### Task requirements
Please repeat exactly the line containing "lab bench: (1250, 631)" and each line after it in the records below, through the last.

### Listed entries
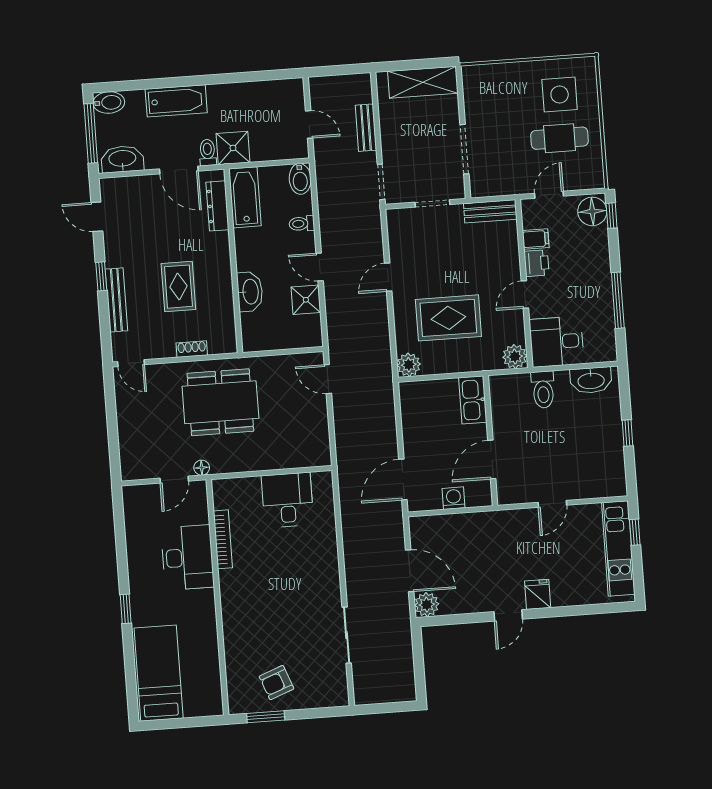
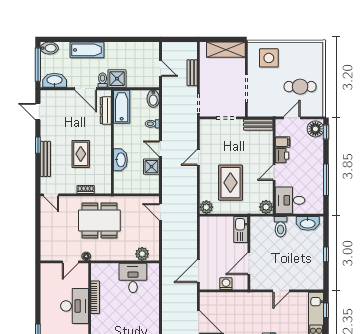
side table: (560, 95) -> (269, 58), moved
rug: (448, 318) -> (230, 183), turned 90
plant: (301, 456) -> (142, 254), added

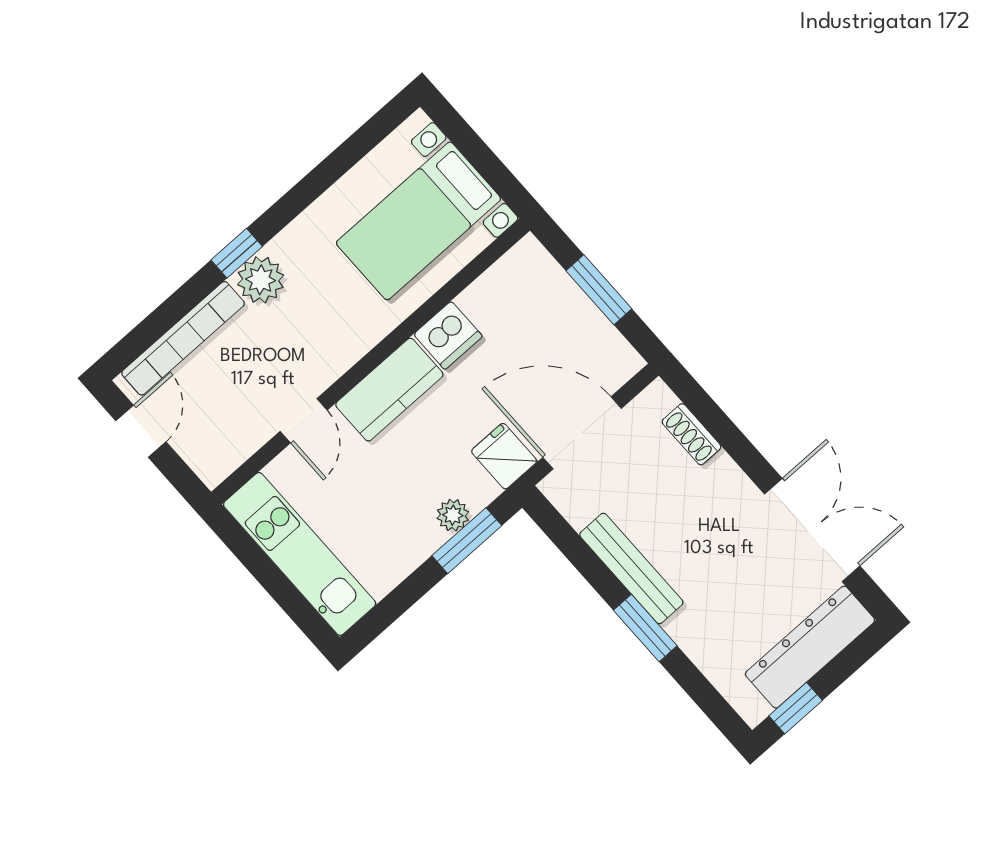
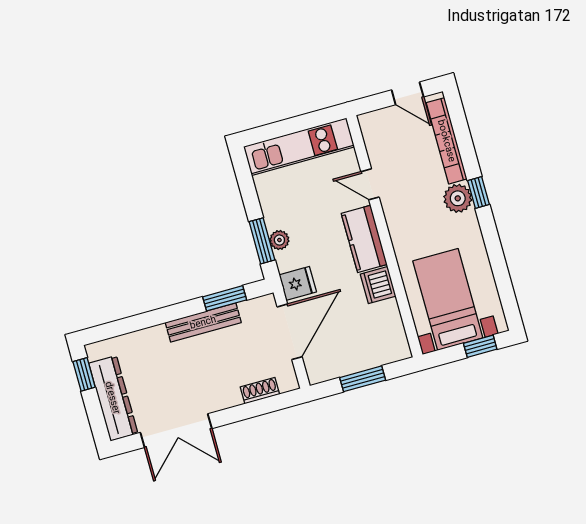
window: (465, 138) -> (480, 346), added
window: (645, 628) -> (225, 298), moved

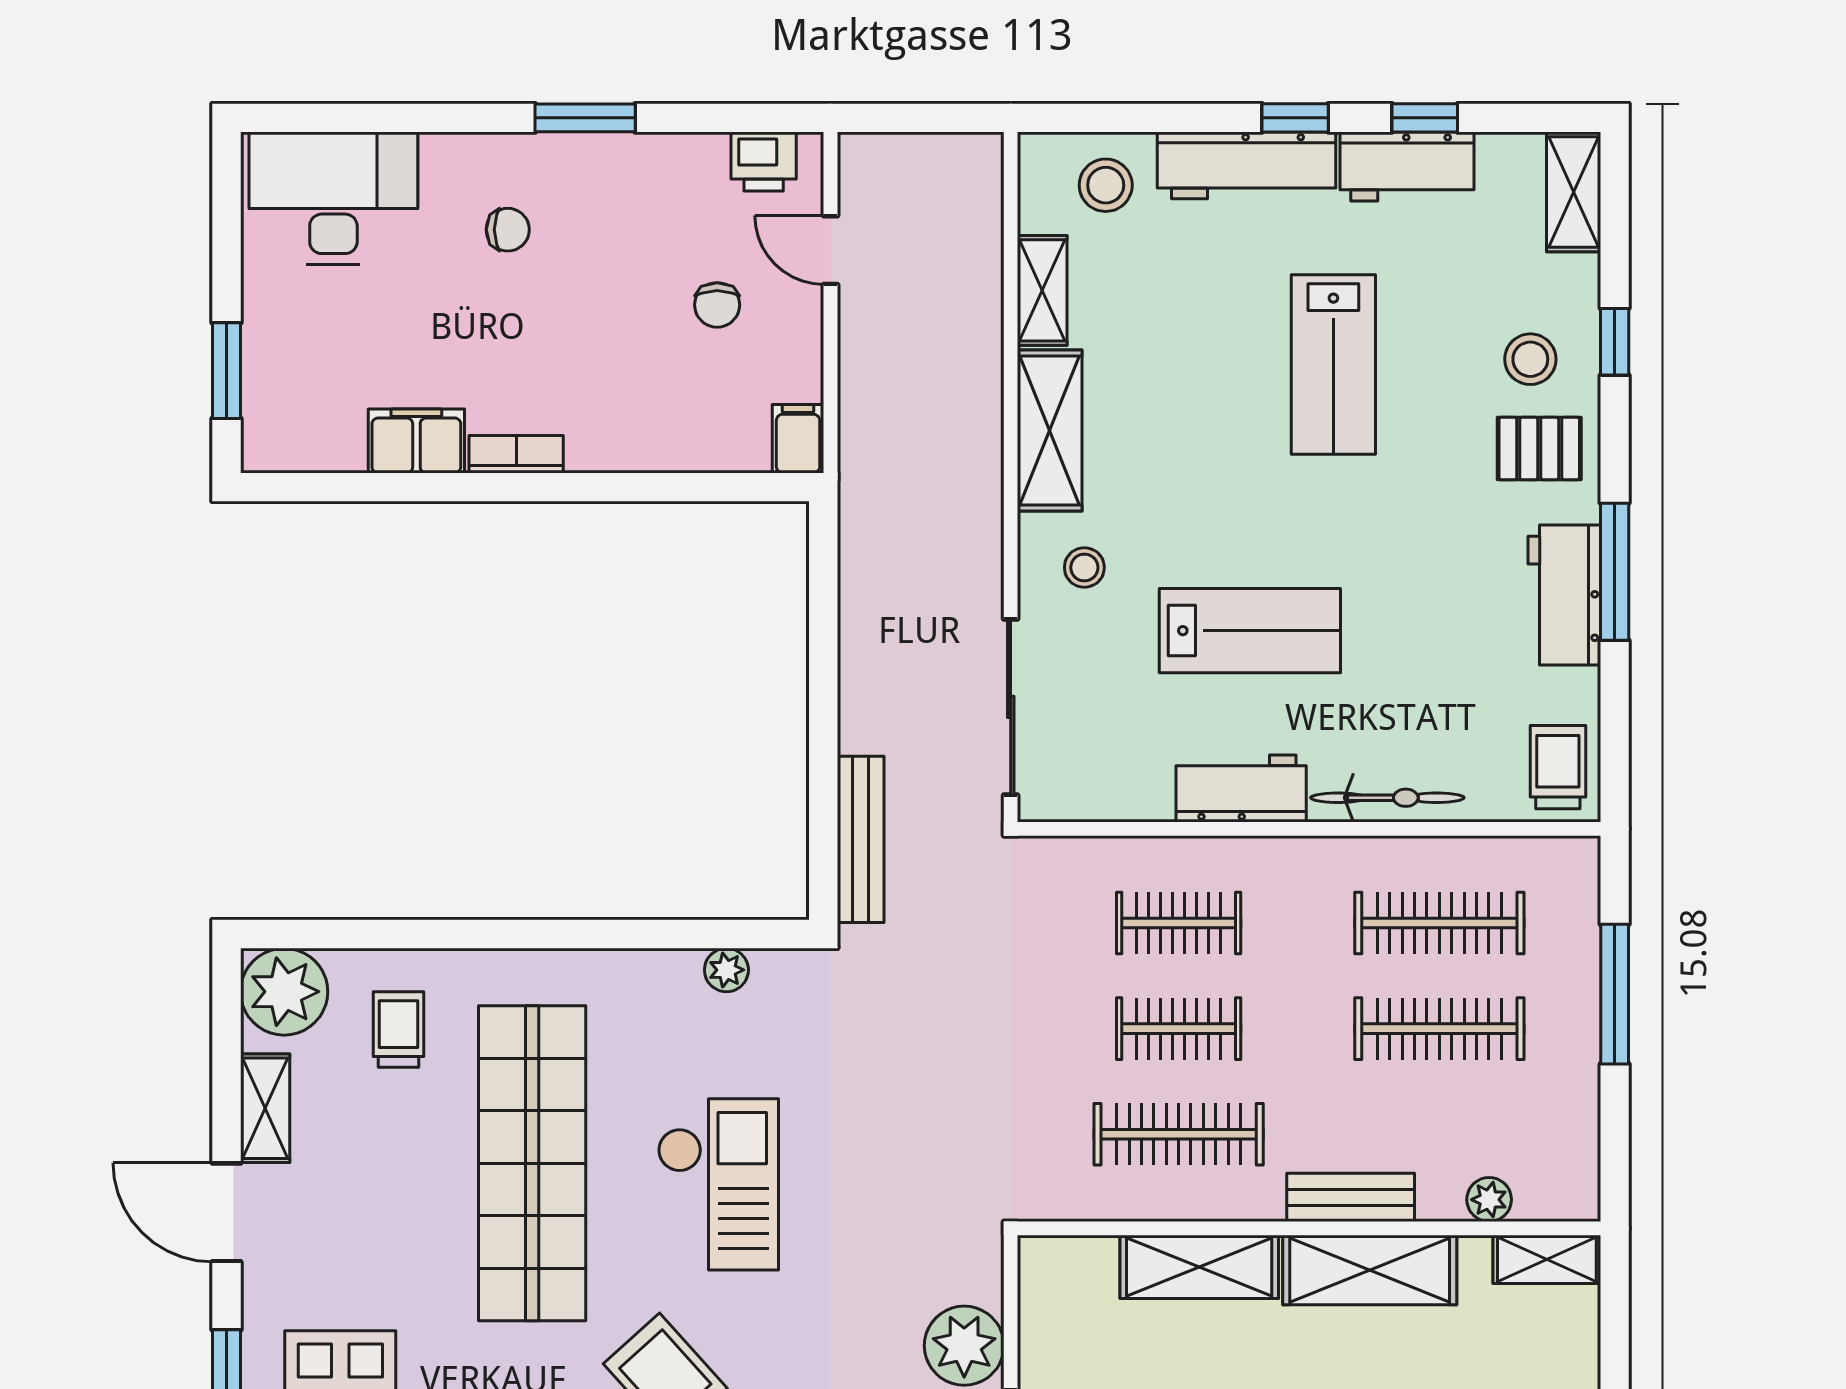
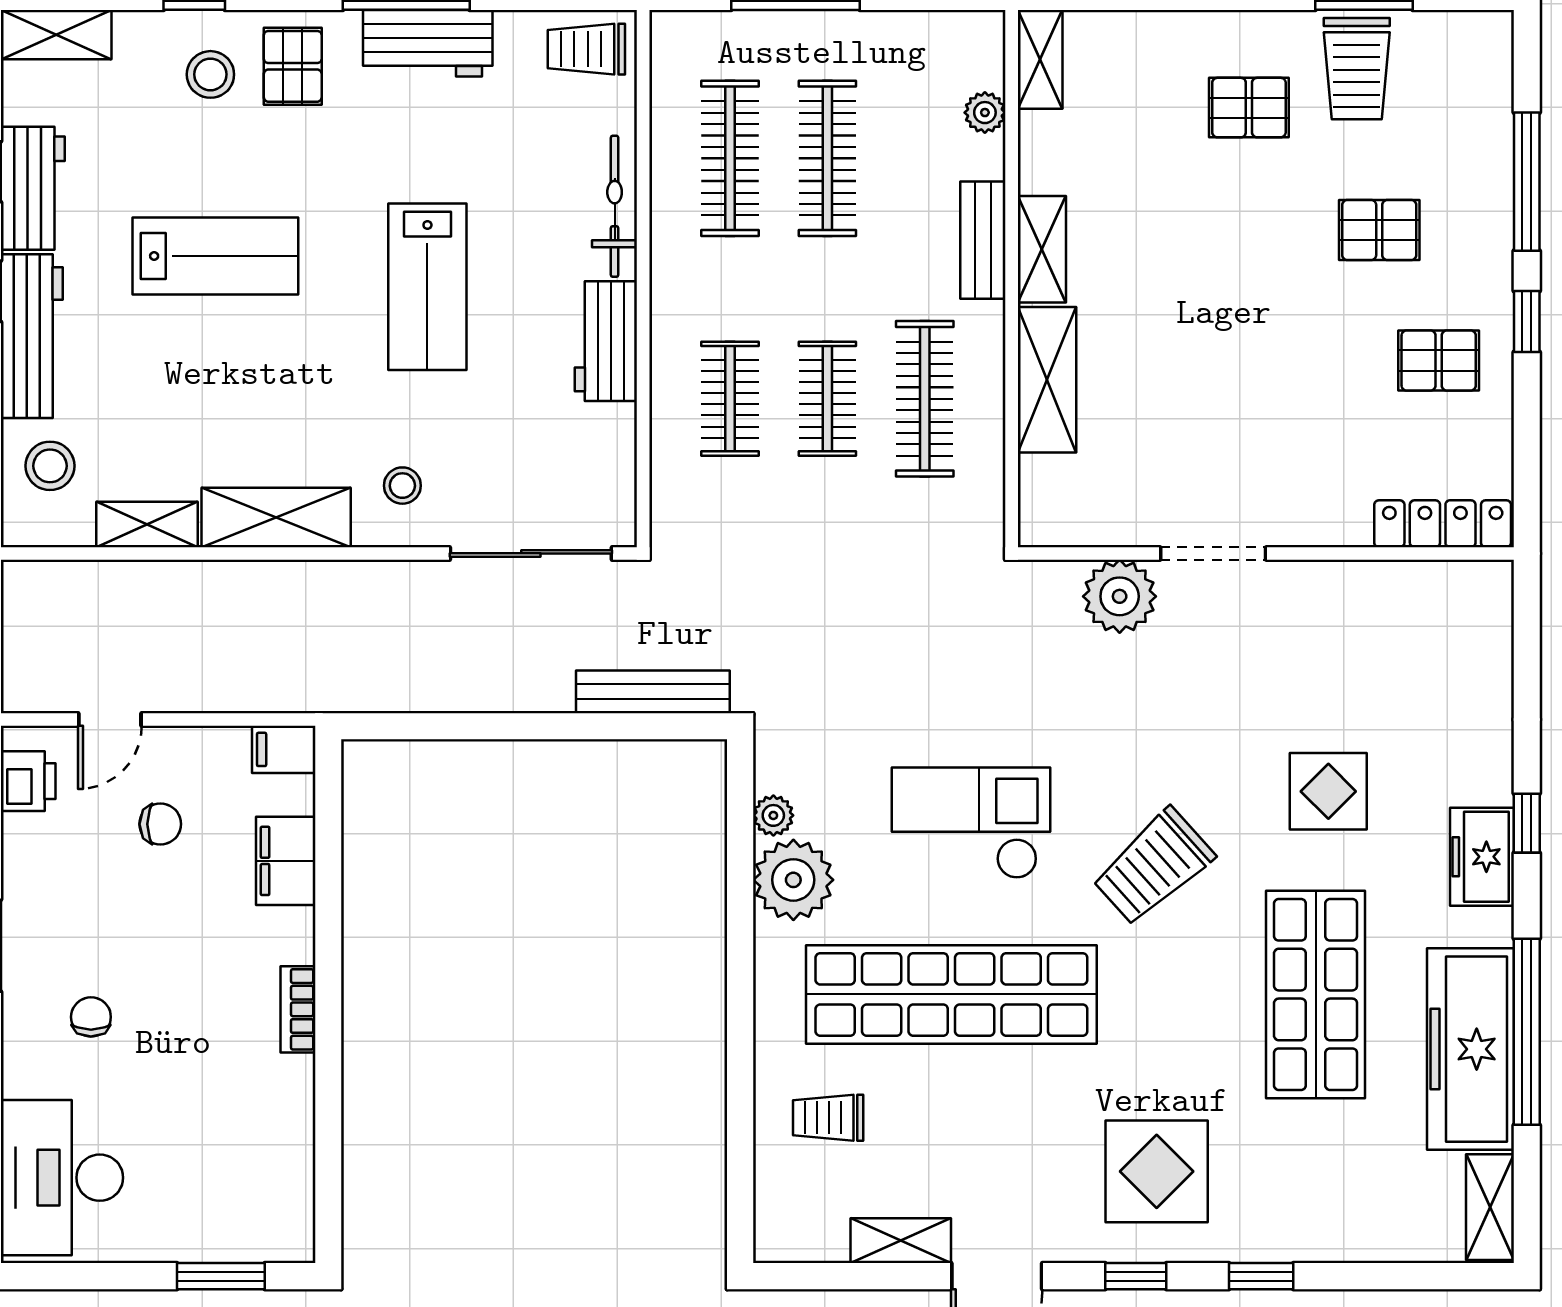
filing cabinet: (416, 441) -> (286, 861), moved
lab bench: (1250, 631) -> (427, 287), moved, turned 180
plant: (284, 992) -> (793, 880), moved
shelving: (1370, 1270) -> (1042, 249), width x0.67, depth x0.75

### Answer section
lab bench: (1250, 631) -> (427, 287), moved, turned 180
plant: (284, 992) -> (793, 880), moved
shelving: (1370, 1270) -> (1042, 249), width x0.67, depth x0.75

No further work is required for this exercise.